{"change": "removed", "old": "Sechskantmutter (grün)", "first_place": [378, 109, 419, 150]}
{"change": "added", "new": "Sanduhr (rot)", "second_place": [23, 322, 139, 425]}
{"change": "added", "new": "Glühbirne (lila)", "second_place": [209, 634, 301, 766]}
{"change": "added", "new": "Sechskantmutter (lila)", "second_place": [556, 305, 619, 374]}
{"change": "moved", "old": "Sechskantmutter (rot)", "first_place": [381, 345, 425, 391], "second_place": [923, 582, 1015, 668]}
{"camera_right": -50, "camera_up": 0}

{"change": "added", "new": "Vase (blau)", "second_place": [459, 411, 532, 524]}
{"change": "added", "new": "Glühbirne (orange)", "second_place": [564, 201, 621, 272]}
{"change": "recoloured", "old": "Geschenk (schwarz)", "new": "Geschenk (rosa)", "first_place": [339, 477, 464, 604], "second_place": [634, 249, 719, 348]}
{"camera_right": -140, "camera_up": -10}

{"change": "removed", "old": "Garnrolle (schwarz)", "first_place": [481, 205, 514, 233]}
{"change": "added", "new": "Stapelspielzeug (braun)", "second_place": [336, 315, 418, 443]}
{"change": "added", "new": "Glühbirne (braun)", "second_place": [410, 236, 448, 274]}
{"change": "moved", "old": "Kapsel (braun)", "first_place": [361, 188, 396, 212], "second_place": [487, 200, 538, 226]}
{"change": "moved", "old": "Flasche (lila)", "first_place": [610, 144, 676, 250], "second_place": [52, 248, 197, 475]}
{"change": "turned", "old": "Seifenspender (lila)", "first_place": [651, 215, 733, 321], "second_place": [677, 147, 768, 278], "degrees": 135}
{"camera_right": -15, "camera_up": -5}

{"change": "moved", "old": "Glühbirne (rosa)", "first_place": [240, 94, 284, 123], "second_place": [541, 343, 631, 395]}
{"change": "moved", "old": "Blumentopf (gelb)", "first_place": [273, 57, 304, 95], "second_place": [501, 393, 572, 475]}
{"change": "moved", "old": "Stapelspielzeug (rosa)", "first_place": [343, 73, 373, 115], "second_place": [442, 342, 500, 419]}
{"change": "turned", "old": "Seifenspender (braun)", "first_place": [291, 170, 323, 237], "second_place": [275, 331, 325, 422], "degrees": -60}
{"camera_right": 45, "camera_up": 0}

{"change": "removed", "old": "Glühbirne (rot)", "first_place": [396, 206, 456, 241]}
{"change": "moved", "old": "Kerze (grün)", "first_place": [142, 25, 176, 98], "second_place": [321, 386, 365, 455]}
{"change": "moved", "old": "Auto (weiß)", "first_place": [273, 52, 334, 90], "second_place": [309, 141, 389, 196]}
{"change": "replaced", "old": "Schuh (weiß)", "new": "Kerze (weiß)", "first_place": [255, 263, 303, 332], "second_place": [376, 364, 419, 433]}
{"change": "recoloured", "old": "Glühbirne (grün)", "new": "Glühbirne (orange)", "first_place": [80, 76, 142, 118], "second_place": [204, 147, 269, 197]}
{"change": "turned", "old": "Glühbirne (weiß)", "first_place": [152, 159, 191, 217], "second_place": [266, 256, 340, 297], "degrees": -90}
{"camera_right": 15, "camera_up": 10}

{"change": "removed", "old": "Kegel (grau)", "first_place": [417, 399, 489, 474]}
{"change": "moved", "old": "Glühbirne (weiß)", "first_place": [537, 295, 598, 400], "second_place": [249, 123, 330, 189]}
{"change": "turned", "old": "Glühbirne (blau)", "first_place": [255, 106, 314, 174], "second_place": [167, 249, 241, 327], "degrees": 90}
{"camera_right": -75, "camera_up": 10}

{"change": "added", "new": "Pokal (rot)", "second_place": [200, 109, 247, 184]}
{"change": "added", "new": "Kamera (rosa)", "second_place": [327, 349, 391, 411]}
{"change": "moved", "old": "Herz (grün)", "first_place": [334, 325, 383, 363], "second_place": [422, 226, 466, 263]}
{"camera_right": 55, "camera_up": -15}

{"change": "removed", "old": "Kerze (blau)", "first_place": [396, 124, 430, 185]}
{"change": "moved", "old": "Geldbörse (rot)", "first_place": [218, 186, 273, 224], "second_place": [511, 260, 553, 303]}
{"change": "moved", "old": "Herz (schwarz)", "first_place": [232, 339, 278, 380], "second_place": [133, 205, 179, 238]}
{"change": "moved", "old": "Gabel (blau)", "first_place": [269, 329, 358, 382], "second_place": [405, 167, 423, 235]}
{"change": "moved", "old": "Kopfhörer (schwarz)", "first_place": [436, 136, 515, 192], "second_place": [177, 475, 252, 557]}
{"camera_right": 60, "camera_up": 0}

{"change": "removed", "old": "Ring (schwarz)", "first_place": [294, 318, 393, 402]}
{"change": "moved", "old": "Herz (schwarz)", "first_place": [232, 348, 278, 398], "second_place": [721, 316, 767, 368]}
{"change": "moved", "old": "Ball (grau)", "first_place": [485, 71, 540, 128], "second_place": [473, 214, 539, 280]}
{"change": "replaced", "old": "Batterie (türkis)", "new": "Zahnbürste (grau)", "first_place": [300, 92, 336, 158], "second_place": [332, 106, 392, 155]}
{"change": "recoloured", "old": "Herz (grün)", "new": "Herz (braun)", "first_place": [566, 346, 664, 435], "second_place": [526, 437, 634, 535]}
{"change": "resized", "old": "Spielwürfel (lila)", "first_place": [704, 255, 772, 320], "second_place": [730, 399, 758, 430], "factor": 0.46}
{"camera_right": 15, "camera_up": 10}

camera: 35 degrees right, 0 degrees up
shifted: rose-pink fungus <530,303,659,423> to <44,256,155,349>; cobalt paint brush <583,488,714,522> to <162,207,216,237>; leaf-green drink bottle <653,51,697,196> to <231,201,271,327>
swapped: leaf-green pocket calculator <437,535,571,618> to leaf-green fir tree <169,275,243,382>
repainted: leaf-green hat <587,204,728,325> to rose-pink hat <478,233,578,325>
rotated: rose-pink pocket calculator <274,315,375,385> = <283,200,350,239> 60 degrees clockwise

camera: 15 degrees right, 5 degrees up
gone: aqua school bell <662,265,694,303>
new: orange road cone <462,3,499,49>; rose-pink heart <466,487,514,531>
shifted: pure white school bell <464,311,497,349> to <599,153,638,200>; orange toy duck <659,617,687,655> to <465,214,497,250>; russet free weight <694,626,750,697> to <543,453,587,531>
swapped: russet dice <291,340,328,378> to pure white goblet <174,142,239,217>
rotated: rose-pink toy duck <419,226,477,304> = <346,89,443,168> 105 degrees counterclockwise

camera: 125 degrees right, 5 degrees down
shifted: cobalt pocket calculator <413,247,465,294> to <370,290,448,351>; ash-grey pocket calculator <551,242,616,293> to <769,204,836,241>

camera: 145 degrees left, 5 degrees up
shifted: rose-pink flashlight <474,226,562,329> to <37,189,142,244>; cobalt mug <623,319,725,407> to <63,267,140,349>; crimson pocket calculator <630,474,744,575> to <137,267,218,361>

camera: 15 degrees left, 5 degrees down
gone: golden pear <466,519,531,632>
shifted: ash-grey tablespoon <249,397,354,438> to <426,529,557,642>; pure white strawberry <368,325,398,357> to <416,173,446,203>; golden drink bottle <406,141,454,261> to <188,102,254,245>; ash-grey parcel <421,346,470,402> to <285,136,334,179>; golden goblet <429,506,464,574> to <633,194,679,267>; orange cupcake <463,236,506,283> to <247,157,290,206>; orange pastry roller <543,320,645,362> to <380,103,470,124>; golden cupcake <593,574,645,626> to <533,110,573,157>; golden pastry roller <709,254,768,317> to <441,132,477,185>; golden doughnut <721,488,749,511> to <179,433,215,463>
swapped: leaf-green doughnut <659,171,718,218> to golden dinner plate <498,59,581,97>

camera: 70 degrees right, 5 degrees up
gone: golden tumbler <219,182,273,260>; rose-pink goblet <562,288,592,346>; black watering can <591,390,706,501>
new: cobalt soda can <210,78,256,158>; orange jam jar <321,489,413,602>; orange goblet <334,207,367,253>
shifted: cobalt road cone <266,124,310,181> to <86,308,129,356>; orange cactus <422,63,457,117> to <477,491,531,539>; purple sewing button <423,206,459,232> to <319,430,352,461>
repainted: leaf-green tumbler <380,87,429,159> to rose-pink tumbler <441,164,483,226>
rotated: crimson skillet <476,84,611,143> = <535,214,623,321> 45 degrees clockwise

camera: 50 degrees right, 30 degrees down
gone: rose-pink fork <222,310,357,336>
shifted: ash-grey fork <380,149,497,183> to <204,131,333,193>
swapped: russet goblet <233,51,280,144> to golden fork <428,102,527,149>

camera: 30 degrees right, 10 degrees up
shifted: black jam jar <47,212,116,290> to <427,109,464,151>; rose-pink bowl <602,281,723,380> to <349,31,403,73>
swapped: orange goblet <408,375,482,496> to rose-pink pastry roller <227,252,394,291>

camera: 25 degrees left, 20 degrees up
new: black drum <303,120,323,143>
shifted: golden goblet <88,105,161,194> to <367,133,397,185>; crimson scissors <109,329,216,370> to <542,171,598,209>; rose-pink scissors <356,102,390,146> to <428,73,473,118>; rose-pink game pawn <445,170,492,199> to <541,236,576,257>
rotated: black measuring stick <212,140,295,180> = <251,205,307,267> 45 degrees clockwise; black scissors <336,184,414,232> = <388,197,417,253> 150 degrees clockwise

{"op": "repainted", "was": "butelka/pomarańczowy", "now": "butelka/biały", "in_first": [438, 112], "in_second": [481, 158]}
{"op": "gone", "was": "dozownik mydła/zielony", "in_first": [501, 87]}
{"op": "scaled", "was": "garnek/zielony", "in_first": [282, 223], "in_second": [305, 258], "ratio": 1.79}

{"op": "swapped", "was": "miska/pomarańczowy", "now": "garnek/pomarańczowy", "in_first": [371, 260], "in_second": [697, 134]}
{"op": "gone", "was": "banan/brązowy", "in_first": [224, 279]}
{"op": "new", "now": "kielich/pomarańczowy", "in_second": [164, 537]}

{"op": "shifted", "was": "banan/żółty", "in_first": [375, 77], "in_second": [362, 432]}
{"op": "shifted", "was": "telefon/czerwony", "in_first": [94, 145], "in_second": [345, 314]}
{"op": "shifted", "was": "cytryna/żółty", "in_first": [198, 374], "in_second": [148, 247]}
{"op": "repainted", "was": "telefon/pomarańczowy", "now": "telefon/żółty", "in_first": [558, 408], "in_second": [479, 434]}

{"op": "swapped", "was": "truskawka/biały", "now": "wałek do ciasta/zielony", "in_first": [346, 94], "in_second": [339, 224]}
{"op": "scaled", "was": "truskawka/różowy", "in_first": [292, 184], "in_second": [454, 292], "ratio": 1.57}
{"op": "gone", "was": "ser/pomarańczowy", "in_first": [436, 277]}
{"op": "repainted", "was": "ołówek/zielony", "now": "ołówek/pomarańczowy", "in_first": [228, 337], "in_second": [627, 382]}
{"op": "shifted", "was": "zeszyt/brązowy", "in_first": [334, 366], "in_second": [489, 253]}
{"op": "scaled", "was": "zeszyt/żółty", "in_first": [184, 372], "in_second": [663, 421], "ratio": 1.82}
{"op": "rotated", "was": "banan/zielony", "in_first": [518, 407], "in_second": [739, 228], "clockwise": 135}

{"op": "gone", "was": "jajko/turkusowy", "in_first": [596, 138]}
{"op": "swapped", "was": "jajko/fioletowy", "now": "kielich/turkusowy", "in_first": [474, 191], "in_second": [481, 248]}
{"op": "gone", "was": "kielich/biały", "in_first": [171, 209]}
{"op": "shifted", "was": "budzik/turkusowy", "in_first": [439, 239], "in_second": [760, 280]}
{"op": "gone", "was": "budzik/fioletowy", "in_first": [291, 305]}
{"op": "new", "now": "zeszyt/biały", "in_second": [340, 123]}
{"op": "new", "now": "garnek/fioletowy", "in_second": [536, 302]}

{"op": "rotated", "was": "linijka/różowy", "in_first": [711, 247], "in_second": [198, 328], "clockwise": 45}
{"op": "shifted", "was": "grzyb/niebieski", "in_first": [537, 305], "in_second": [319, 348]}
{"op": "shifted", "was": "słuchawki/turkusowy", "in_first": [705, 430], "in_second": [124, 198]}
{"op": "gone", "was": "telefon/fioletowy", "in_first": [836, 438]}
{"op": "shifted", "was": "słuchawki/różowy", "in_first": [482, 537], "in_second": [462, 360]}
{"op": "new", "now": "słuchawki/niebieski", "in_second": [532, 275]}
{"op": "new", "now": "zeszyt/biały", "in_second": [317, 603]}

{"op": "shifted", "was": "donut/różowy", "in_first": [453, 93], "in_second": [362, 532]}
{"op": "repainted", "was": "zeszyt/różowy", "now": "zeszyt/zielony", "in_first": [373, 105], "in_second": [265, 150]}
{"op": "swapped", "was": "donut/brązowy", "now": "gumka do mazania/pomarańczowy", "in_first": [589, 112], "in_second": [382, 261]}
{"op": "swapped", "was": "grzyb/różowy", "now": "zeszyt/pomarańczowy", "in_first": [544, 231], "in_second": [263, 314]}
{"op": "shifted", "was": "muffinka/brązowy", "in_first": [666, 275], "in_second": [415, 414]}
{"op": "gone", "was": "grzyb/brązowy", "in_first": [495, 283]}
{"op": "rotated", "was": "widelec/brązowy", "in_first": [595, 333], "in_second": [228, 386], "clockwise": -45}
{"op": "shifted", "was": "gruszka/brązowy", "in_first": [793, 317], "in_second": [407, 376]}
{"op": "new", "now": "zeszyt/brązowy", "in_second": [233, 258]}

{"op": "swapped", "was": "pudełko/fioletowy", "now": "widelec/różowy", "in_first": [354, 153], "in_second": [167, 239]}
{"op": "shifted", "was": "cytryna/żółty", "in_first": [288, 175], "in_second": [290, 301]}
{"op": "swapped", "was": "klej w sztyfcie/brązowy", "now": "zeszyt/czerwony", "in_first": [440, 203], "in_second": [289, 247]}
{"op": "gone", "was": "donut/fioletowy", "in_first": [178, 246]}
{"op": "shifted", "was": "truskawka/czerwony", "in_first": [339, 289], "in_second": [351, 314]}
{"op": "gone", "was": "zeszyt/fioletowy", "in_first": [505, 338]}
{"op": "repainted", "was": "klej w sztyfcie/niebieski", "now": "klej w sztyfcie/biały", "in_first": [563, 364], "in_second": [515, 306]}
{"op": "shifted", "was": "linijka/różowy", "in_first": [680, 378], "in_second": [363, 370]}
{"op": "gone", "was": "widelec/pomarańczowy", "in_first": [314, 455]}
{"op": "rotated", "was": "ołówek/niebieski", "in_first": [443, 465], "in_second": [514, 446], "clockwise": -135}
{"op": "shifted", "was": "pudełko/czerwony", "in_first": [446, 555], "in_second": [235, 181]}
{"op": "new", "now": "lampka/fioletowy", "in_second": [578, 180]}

**Problem details**
Wherever a line in the data above holds "Sechskantmutter", copy that line.

**Response to this task**
{"change": "removed", "old": "Sechskantmutter (grün)", "first_place": [378, 109, 419, 150]}
{"change": "added", "new": "Sechskantmutter (lila)", "second_place": [556, 305, 619, 374]}
{"change": "moved", "old": "Sechskantmutter (rot)", "first_place": [381, 345, 425, 391], "second_place": [923, 582, 1015, 668]}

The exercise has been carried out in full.